* INPUT DATA
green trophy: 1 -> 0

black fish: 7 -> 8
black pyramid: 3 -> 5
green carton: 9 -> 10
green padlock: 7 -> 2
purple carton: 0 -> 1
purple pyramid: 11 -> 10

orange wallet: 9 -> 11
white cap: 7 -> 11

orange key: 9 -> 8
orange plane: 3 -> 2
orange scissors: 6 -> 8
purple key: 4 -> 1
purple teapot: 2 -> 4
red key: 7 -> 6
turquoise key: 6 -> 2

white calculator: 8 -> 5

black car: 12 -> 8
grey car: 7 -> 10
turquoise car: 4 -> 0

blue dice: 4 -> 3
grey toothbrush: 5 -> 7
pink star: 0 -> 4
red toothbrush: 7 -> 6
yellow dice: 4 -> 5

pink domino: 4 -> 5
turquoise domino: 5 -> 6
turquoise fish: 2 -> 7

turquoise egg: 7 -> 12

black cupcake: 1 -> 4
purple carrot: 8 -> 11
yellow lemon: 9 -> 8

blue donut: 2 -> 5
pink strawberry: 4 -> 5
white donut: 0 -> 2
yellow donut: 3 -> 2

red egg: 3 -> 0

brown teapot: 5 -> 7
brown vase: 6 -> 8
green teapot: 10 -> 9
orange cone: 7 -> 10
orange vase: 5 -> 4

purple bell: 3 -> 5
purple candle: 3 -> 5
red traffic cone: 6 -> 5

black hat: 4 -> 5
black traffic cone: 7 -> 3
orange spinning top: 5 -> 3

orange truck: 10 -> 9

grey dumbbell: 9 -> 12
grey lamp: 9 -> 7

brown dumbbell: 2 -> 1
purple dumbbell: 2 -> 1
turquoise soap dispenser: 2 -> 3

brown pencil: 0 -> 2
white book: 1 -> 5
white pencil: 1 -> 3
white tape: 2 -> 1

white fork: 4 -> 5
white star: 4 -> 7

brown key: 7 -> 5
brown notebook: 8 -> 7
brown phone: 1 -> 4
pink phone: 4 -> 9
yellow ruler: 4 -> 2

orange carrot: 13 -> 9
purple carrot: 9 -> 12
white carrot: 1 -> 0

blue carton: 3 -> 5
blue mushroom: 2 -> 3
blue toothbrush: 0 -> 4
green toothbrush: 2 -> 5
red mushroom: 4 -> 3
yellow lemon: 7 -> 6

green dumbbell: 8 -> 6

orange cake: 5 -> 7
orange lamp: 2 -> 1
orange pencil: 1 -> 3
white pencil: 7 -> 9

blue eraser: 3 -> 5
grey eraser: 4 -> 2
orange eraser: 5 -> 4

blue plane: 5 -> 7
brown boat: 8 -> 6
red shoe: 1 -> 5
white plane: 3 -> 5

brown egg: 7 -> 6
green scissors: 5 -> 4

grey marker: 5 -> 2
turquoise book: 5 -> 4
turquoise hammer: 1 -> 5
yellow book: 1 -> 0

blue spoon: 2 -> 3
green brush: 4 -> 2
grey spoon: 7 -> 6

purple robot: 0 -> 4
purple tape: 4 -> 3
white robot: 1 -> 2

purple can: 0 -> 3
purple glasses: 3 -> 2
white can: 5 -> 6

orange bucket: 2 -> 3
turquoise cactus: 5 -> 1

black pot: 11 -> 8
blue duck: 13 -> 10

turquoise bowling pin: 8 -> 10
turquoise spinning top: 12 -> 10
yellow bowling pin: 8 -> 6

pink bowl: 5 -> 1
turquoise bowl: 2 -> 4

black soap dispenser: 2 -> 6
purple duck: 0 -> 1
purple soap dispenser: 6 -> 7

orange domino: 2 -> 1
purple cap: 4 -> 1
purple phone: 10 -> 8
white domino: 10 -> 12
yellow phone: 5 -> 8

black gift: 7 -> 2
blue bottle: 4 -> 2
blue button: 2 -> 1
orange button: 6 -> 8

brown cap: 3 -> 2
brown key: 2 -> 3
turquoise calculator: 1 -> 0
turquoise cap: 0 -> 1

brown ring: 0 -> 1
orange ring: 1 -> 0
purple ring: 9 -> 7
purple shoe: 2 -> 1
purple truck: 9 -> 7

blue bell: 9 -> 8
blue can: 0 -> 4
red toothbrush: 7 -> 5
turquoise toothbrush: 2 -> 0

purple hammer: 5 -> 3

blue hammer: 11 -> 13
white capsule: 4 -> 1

* PROBLEM
From the data above, reproduce word for word the lines running from the line with "purple key: 4 -> 1" to the line with "yellow lemon: 9 -> 8", ends included.

* ANSWER TO THIS TASK
purple key: 4 -> 1
purple teapot: 2 -> 4
red key: 7 -> 6
turquoise key: 6 -> 2

white calculator: 8 -> 5

black car: 12 -> 8
grey car: 7 -> 10
turquoise car: 4 -> 0

blue dice: 4 -> 3
grey toothbrush: 5 -> 7
pink star: 0 -> 4
red toothbrush: 7 -> 6
yellow dice: 4 -> 5

pink domino: 4 -> 5
turquoise domino: 5 -> 6
turquoise fish: 2 -> 7

turquoise egg: 7 -> 12

black cupcake: 1 -> 4
purple carrot: 8 -> 11
yellow lemon: 9 -> 8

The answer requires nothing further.